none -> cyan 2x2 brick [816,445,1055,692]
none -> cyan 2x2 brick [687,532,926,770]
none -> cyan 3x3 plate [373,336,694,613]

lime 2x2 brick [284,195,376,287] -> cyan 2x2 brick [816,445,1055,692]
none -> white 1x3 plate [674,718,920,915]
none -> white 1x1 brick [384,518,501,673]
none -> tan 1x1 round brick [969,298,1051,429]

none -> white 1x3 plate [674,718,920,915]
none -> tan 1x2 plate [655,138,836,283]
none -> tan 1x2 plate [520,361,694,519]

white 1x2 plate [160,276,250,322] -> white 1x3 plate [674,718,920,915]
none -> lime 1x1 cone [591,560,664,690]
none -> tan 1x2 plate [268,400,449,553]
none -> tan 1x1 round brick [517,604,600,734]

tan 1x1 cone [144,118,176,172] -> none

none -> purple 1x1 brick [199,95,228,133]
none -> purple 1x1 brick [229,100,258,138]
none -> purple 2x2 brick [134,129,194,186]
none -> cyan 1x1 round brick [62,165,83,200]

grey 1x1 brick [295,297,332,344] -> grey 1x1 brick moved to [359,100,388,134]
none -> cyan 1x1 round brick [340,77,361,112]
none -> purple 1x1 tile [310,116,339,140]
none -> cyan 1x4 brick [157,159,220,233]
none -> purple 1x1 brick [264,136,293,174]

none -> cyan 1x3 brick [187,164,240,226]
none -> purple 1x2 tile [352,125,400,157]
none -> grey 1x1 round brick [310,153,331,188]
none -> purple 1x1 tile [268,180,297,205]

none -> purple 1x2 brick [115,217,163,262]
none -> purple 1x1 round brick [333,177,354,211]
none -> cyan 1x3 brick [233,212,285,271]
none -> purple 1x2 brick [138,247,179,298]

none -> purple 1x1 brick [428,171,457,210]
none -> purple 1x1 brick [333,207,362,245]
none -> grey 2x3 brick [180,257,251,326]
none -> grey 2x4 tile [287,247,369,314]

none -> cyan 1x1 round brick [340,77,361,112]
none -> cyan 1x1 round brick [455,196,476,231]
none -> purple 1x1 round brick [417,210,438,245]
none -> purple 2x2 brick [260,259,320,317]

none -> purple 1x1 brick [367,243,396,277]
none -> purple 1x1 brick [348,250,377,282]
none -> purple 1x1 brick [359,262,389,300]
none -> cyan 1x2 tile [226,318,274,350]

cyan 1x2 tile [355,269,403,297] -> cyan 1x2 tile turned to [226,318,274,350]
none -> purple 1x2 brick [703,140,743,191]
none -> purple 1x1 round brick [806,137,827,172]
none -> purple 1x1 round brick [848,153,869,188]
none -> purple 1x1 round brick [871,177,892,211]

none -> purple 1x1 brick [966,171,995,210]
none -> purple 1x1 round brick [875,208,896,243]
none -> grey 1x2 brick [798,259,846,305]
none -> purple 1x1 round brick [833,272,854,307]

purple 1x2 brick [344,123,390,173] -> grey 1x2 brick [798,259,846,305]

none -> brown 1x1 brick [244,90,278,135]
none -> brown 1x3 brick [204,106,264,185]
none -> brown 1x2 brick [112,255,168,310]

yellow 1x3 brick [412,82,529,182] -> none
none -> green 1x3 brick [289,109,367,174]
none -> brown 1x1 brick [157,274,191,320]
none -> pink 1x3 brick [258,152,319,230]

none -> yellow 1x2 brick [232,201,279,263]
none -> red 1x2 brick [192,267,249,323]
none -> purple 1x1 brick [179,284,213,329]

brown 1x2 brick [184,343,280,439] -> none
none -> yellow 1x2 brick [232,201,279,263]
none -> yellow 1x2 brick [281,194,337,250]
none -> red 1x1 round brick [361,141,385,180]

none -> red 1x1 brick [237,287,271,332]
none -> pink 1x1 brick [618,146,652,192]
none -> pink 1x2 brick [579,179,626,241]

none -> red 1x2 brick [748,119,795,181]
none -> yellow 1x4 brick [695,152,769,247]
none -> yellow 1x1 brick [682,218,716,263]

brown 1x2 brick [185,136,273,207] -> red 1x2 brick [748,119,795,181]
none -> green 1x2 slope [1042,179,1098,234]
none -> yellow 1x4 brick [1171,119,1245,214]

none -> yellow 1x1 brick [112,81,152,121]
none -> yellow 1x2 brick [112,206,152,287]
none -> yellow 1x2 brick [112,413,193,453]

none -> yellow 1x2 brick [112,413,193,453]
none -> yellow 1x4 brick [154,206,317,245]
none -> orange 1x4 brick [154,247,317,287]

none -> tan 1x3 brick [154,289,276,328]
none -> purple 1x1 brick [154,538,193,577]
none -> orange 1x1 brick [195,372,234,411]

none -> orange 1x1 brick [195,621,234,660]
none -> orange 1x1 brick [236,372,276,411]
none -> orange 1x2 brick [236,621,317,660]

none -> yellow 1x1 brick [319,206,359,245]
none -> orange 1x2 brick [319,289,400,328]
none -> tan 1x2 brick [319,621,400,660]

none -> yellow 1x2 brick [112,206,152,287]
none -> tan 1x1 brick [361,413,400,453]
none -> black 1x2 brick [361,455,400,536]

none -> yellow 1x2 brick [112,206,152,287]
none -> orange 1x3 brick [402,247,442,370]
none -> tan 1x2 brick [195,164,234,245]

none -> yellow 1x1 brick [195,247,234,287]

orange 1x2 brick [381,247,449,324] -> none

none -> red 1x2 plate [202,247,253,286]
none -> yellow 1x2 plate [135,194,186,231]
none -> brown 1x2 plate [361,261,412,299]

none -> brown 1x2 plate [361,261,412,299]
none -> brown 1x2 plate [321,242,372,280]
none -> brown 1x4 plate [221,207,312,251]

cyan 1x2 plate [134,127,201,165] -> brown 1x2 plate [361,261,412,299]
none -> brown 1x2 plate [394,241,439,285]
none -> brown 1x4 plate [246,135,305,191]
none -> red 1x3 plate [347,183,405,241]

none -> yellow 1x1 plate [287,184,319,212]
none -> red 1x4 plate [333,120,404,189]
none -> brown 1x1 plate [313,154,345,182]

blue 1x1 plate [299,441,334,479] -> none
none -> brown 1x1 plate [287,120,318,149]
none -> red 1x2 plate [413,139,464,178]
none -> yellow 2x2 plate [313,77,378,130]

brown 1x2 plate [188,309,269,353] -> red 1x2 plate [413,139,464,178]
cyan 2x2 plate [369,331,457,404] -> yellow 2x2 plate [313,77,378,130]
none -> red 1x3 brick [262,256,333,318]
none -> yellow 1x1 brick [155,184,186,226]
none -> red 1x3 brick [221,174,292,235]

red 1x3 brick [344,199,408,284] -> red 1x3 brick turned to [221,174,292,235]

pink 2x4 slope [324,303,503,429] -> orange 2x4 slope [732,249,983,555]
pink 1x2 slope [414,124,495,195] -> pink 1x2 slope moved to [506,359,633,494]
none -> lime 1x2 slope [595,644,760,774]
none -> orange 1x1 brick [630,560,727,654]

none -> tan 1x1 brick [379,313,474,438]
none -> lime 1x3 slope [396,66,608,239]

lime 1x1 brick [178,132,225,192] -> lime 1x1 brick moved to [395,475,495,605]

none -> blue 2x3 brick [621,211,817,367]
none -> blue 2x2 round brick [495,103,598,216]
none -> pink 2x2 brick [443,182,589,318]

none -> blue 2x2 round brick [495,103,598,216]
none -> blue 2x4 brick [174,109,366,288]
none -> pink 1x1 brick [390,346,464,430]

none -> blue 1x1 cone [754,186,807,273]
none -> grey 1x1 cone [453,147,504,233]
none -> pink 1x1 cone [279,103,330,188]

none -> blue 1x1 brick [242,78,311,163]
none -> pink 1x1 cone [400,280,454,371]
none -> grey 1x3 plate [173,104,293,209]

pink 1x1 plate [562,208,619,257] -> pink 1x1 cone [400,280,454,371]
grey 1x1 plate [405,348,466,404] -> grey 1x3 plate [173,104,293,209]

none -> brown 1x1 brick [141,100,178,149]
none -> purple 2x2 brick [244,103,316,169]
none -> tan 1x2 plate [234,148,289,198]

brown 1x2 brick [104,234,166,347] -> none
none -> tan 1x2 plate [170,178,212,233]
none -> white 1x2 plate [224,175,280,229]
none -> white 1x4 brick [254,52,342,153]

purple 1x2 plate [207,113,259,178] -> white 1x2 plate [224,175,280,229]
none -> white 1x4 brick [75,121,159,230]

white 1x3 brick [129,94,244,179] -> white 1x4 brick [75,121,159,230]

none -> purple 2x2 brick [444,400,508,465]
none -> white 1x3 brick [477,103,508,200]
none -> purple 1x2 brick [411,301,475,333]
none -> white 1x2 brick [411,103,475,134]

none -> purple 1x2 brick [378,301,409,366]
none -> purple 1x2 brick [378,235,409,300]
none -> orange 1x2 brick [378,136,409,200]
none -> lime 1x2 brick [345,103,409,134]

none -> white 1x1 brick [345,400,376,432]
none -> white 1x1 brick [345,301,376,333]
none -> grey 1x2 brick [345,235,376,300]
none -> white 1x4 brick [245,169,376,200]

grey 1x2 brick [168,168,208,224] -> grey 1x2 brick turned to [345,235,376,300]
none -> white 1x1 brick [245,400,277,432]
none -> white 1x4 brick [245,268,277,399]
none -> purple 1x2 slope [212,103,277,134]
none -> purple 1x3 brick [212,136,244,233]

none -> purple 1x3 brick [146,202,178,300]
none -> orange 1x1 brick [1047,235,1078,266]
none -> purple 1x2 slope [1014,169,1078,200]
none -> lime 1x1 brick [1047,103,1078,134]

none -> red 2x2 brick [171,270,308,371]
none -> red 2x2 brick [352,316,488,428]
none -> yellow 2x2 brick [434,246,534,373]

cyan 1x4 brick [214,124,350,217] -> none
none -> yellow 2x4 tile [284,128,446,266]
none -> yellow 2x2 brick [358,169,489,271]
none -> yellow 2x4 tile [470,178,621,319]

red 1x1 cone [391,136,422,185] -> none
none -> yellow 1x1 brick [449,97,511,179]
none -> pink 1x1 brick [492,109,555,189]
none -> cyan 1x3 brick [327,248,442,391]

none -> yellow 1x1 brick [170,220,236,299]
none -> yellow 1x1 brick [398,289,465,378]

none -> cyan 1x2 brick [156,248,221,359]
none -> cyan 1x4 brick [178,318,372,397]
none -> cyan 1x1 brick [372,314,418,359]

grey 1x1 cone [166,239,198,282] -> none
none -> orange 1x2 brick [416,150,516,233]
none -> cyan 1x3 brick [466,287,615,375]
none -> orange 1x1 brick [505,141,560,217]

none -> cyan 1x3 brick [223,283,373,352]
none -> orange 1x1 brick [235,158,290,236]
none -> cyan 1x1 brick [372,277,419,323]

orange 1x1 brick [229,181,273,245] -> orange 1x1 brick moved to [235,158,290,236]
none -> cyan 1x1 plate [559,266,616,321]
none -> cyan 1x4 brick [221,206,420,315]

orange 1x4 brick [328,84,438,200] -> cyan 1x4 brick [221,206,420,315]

-------

● **To do**: Find where the line with "none -> purple 1x1 round brick [333,177,354,211]" sits in the material above, then copy exactly from it through the line with "none -> grey 2x4 tile [287,247,369,314]". Add no other line.

● **Written response**:
none -> purple 1x1 round brick [333,177,354,211]
none -> cyan 1x3 brick [233,212,285,271]
none -> purple 1x2 brick [138,247,179,298]

none -> purple 1x1 brick [428,171,457,210]
none -> purple 1x1 brick [333,207,362,245]
none -> grey 2x3 brick [180,257,251,326]
none -> grey 2x4 tile [287,247,369,314]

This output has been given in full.